Could you print the listing again exactly, omitting the pictures?

____________________

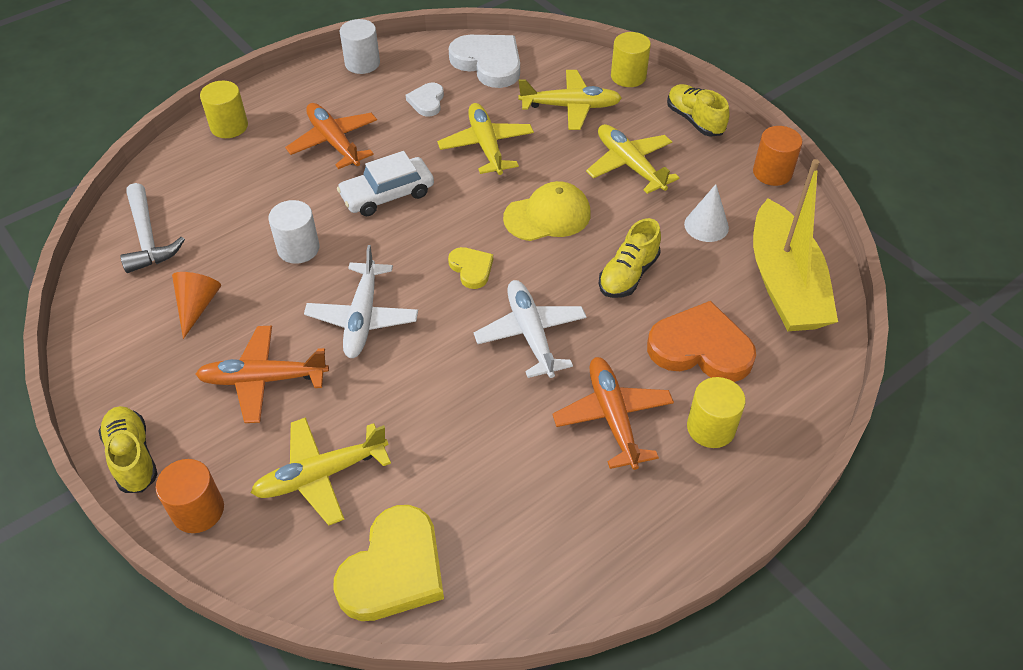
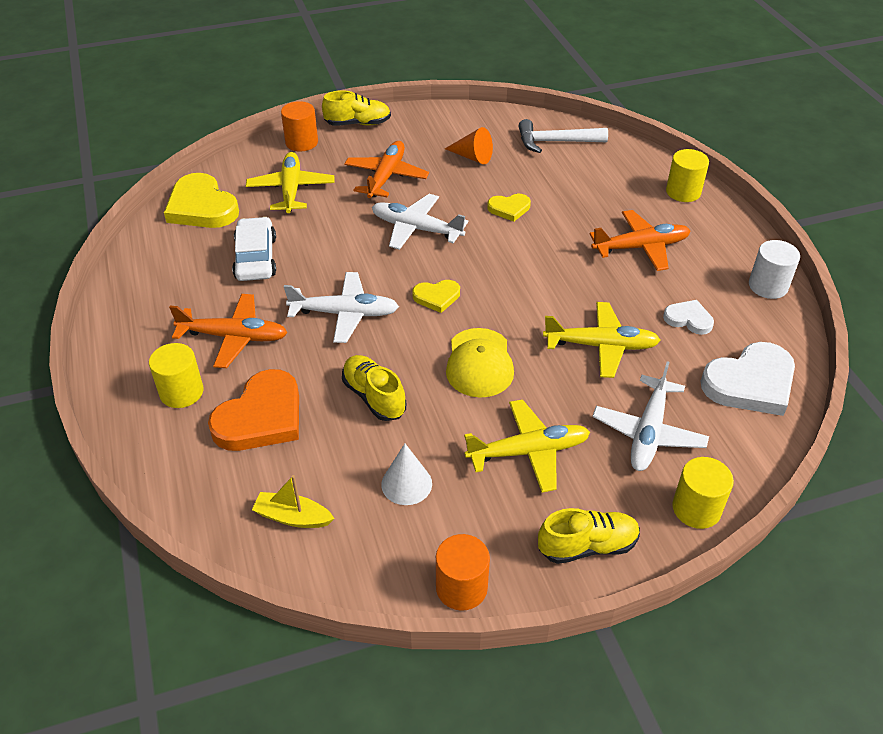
camera: 110 degrees right, 5 degrees down
(298, 248) = (509, 209): white cylinder -> yellow heart
(387, 194) = (554, 266): white car -> white car (256, 258)
(570, 107) = (648, 432): yellow plane -> white plane
(784, 284) = (293, 517): yellow boat -> yellow boat, size x0.44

____________________

Solution for this exercise:
camera: 110 degrees right, 5 degrees down
(298, 248) = (509, 209): white cylinder -> yellow heart
(387, 194) = (554, 266): white car -> white car (256, 258)
(570, 107) = (648, 432): yellow plane -> white plane
(784, 284) = (293, 517): yellow boat -> yellow boat, size x0.44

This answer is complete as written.